═════ The data

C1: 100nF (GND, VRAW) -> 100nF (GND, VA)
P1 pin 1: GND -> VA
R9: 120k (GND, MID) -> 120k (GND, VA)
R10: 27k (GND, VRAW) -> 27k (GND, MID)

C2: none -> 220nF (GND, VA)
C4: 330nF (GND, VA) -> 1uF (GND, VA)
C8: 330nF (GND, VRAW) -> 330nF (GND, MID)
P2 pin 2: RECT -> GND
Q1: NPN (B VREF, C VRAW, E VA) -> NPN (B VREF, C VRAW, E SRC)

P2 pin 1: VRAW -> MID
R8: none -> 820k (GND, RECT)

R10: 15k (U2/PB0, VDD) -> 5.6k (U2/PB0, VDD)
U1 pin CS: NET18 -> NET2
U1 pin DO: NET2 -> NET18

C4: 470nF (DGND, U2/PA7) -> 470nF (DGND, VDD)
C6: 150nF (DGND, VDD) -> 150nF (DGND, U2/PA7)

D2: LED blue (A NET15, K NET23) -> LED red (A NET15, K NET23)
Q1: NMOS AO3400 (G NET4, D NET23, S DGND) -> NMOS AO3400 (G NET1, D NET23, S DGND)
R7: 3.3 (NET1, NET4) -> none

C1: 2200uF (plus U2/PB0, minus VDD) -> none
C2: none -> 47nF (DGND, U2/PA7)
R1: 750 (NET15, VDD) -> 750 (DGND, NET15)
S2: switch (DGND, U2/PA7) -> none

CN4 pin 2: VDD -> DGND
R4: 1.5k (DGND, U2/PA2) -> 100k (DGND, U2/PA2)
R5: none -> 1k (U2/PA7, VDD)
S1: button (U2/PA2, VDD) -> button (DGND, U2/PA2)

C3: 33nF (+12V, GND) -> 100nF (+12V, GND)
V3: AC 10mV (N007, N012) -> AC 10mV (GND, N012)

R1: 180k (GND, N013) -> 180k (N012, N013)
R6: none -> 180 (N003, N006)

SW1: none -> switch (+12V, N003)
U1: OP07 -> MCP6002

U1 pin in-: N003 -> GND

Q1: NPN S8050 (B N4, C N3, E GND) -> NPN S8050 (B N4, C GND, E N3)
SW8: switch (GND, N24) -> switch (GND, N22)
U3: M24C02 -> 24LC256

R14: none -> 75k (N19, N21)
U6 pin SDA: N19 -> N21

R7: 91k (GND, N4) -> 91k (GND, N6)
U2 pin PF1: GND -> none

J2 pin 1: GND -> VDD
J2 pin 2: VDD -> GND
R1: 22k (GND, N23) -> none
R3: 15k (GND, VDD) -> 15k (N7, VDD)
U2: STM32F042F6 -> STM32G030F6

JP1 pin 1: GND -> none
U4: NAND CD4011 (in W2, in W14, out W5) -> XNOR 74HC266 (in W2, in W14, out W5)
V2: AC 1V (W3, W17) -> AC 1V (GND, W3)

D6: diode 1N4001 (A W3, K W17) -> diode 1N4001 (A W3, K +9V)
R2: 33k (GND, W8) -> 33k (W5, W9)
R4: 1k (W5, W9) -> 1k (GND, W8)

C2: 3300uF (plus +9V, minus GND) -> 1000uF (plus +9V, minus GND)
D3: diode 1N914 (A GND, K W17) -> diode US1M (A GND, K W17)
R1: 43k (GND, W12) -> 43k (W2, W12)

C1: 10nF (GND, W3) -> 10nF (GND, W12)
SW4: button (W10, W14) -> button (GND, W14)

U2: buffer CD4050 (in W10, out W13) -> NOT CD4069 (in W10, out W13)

══════════

■ Brief: Begin at the line above that has "J2 pin 2: VDD -> GND" and stop after the line that has "V2: AC 1V (W3, W17) -> AC 1V (GND, W3)", copying each line exactly and adding nothing else.

■ Solution:
J2 pin 2: VDD -> GND
R1: 22k (GND, N23) -> none
R3: 15k (GND, VDD) -> 15k (N7, VDD)
U2: STM32F042F6 -> STM32G030F6

JP1 pin 1: GND -> none
U4: NAND CD4011 (in W2, in W14, out W5) -> XNOR 74HC266 (in W2, in W14, out W5)
V2: AC 1V (W3, W17) -> AC 1V (GND, W3)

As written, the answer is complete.